── Exercise data

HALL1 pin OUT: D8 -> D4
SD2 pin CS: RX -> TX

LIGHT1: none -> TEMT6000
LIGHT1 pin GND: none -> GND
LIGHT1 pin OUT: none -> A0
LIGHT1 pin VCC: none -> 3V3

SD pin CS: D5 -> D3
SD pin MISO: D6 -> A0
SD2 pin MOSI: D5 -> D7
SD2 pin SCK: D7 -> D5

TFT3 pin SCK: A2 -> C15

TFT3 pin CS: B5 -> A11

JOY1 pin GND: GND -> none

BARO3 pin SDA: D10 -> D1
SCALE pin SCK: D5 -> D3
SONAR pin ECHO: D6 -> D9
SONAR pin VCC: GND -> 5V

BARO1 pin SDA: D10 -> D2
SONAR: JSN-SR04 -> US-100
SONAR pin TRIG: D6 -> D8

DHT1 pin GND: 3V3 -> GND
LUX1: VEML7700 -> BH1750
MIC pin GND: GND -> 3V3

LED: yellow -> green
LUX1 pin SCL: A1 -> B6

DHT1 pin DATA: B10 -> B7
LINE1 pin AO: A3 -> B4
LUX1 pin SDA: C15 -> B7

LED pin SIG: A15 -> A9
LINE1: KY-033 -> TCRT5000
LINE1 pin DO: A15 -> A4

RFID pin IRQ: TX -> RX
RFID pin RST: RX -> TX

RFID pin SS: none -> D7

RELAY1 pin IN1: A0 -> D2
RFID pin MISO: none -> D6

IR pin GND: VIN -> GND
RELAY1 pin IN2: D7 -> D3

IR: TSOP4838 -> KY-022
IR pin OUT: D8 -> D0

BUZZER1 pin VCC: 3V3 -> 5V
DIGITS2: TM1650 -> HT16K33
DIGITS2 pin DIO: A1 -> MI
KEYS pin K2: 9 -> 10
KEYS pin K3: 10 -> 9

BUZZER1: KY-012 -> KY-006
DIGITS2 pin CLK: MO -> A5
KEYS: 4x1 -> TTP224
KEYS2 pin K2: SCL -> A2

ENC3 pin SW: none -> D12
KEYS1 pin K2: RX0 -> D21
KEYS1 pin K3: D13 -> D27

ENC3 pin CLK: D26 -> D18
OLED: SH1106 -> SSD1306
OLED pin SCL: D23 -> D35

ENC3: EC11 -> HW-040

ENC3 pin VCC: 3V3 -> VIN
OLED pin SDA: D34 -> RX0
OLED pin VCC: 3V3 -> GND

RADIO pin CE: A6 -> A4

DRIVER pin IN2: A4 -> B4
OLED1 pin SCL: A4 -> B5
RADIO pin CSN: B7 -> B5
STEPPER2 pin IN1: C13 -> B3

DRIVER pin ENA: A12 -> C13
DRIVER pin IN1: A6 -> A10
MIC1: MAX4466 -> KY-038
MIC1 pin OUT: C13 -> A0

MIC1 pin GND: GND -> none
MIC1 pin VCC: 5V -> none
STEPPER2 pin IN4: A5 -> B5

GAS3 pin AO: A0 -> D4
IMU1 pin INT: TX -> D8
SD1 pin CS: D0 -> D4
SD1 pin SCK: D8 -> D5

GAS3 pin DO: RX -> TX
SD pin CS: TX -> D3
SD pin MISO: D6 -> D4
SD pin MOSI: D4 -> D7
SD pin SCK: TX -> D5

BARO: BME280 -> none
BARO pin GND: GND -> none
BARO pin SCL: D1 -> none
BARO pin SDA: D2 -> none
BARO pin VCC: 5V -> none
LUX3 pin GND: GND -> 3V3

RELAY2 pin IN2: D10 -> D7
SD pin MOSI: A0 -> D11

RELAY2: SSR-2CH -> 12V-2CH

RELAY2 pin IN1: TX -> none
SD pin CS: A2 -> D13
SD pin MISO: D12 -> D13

────

*Problem details*. Only the lines from the first line of the records through the line with "SD pin CS: TX -> D3" should be reproduced, exactly and with nothing added.

*Exercise answer*.
HALL1 pin OUT: D8 -> D4
SD2 pin CS: RX -> TX

LIGHT1: none -> TEMT6000
LIGHT1 pin GND: none -> GND
LIGHT1 pin OUT: none -> A0
LIGHT1 pin VCC: none -> 3V3

SD pin CS: D5 -> D3
SD pin MISO: D6 -> A0
SD2 pin MOSI: D5 -> D7
SD2 pin SCK: D7 -> D5

TFT3 pin SCK: A2 -> C15

TFT3 pin CS: B5 -> A11

JOY1 pin GND: GND -> none

BARO3 pin SDA: D10 -> D1
SCALE pin SCK: D5 -> D3
SONAR pin ECHO: D6 -> D9
SONAR pin VCC: GND -> 5V

BARO1 pin SDA: D10 -> D2
SONAR: JSN-SR04 -> US-100
SONAR pin TRIG: D6 -> D8

DHT1 pin GND: 3V3 -> GND
LUX1: VEML7700 -> BH1750
MIC pin GND: GND -> 3V3

LED: yellow -> green
LUX1 pin SCL: A1 -> B6

DHT1 pin DATA: B10 -> B7
LINE1 pin AO: A3 -> B4
LUX1 pin SDA: C15 -> B7

LED pin SIG: A15 -> A9
LINE1: KY-033 -> TCRT5000
LINE1 pin DO: A15 -> A4

RFID pin IRQ: TX -> RX
RFID pin RST: RX -> TX

RFID pin SS: none -> D7

RELAY1 pin IN1: A0 -> D2
RFID pin MISO: none -> D6

IR pin GND: VIN -> GND
RELAY1 pin IN2: D7 -> D3

IR: TSOP4838 -> KY-022
IR pin OUT: D8 -> D0

BUZZER1 pin VCC: 3V3 -> 5V
DIGITS2: TM1650 -> HT16K33
DIGITS2 pin DIO: A1 -> MI
KEYS pin K2: 9 -> 10
KEYS pin K3: 10 -> 9

BUZZER1: KY-012 -> KY-006
DIGITS2 pin CLK: MO -> A5
KEYS: 4x1 -> TTP224
KEYS2 pin K2: SCL -> A2

ENC3 pin SW: none -> D12
KEYS1 pin K2: RX0 -> D21
KEYS1 pin K3: D13 -> D27

ENC3 pin CLK: D26 -> D18
OLED: SH1106 -> SSD1306
OLED pin SCL: D23 -> D35

ENC3: EC11 -> HW-040

ENC3 pin VCC: 3V3 -> VIN
OLED pin SDA: D34 -> RX0
OLED pin VCC: 3V3 -> GND

RADIO pin CE: A6 -> A4

DRIVER pin IN2: A4 -> B4
OLED1 pin SCL: A4 -> B5
RADIO pin CSN: B7 -> B5
STEPPER2 pin IN1: C13 -> B3

DRIVER pin ENA: A12 -> C13
DRIVER pin IN1: A6 -> A10
MIC1: MAX4466 -> KY-038
MIC1 pin OUT: C13 -> A0

MIC1 pin GND: GND -> none
MIC1 pin VCC: 5V -> none
STEPPER2 pin IN4: A5 -> B5

GAS3 pin AO: A0 -> D4
IMU1 pin INT: TX -> D8
SD1 pin CS: D0 -> D4
SD1 pin SCK: D8 -> D5

GAS3 pin DO: RX -> TX
SD pin CS: TX -> D3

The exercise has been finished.